▶ [Records contained in a dataset]:
━━━━━━━━━━━━━━━━━━━━━━━━━━━━━━
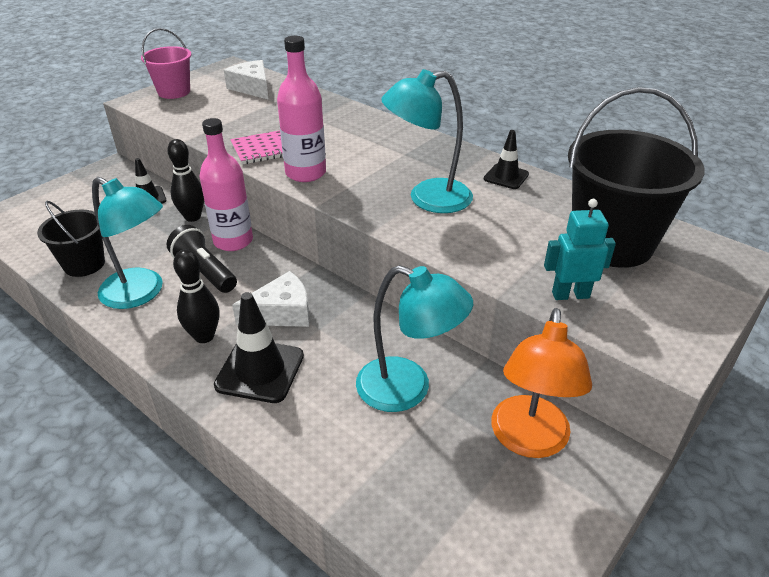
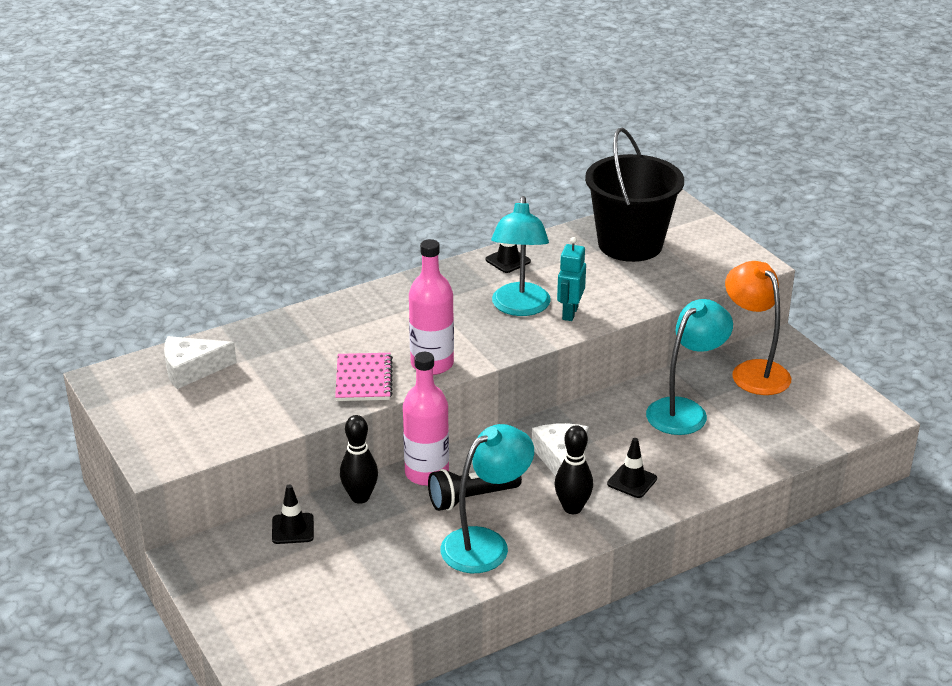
camera: 70 degrees left, 5 degrees down
(84, 264) = (409, 583): black bucket -> none
(174, 92) = (152, 431): pink bucket -> none
(260, 370) = (632, 481): black traffic cone -> black traffic cone, size x0.61
(528, 440) = (753, 371): orange lamp -> orange lamp turned 150 degrees counterclockwise
(570, 295) = (682, 280): turquoise robot -> turquoise robot (569, 313)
━━━━━━━━━━━━━━━━━━━━━━━━━━━━━━
▶ [PROBLEM TO SOLVE]: Leave the images out and transcribe the remaining data above word for word.

▶ [SOLVED PROBLEM]:
camera: 70 degrees left, 5 degrees down
(84, 264) = (409, 583): black bucket -> none
(174, 92) = (152, 431): pink bucket -> none
(260, 370) = (632, 481): black traffic cone -> black traffic cone, size x0.61
(528, 440) = (753, 371): orange lamp -> orange lamp turned 150 degrees counterclockwise
(570, 295) = (682, 280): turquoise robot -> turquoise robot (569, 313)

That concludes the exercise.